[Aim of the task]
Out of the material that follows, write out exactly the lines from the line with "camera: 60 degrees right, 5 degrees up" to the line with "(776, 235) = (458, 343): turquoise", both ends included, and no others.

[Record set]

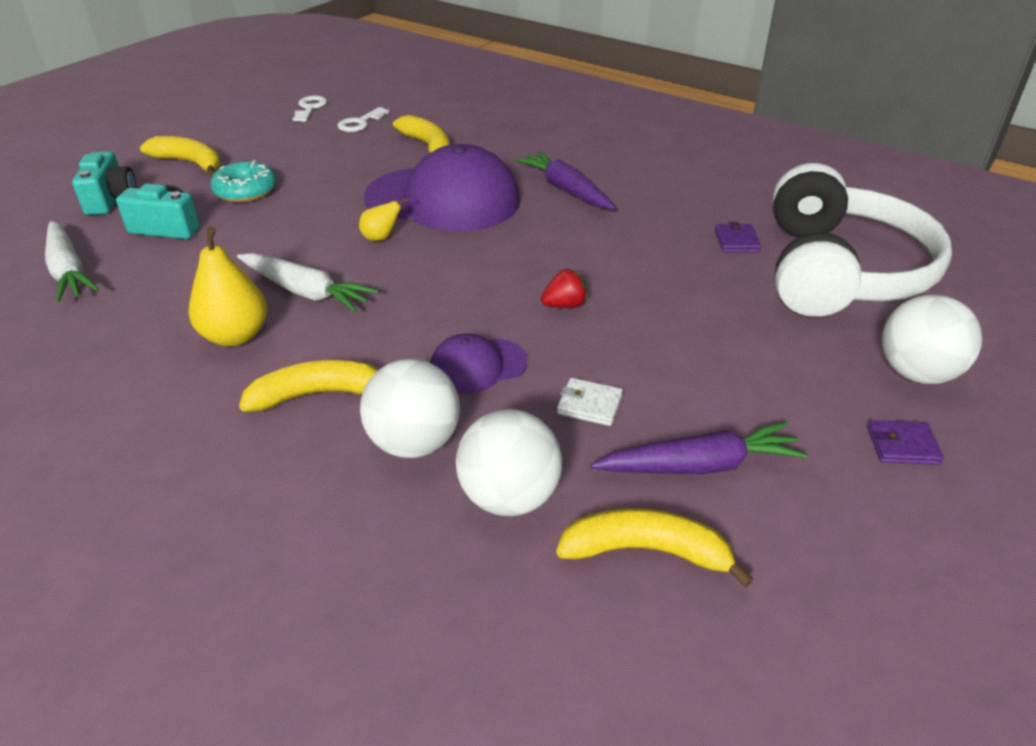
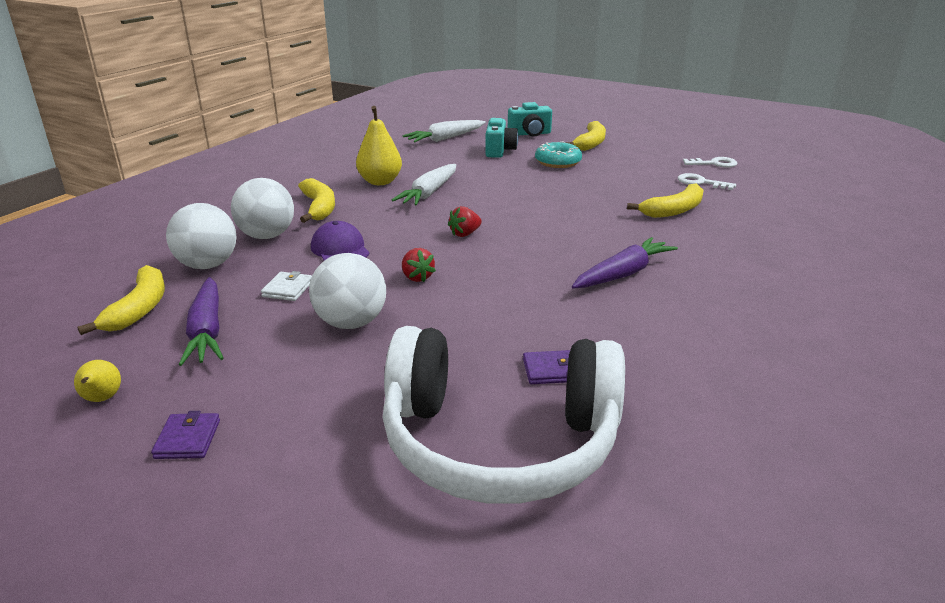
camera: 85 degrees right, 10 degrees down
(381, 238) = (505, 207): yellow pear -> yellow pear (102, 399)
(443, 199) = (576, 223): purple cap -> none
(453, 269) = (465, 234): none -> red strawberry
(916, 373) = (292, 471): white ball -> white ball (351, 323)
---
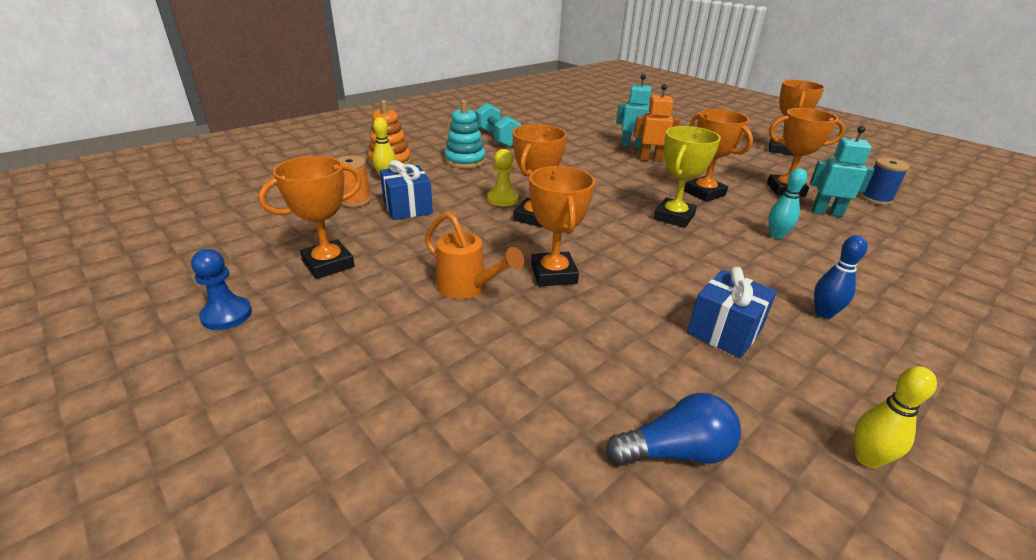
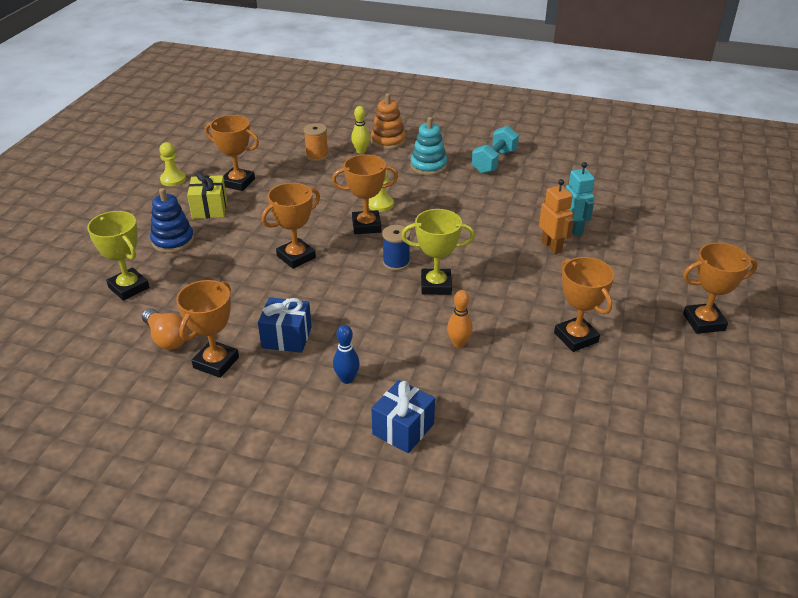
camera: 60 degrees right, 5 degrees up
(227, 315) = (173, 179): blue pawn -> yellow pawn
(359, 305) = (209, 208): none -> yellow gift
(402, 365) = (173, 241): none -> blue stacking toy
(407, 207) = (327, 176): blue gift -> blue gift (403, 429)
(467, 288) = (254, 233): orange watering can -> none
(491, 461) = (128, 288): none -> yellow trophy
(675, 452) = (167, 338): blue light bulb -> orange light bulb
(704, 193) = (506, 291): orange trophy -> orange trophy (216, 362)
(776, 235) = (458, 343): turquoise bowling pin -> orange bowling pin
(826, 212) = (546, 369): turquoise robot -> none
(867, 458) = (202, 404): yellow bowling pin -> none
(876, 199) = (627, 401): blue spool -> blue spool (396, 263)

[Exercise answer]
camera: 60 degrees right, 5 degrees up
(227, 315) = (173, 179): blue pawn -> yellow pawn
(359, 305) = (209, 208): none -> yellow gift
(402, 365) = (173, 241): none -> blue stacking toy
(407, 207) = (327, 176): blue gift -> blue gift (403, 429)
(467, 288) = (254, 233): orange watering can -> none
(491, 461) = (128, 288): none -> yellow trophy
(675, 452) = (167, 338): blue light bulb -> orange light bulb
(704, 193) = (506, 291): orange trophy -> orange trophy (216, 362)
(776, 235) = (458, 343): turquoise bowling pin -> orange bowling pin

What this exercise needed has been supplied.